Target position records
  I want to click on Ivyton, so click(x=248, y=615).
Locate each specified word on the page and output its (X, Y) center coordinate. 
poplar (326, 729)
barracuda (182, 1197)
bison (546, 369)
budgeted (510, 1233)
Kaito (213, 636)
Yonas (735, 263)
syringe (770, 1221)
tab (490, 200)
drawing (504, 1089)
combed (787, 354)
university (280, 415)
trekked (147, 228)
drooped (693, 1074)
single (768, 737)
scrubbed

▶ DIRECTIONS
List each line in the records above that contains the string "word", copying every such line in full.

▶ REPLY TO THE TASK
Locate each specified word on the page and output its (X, Y) center coordinate. 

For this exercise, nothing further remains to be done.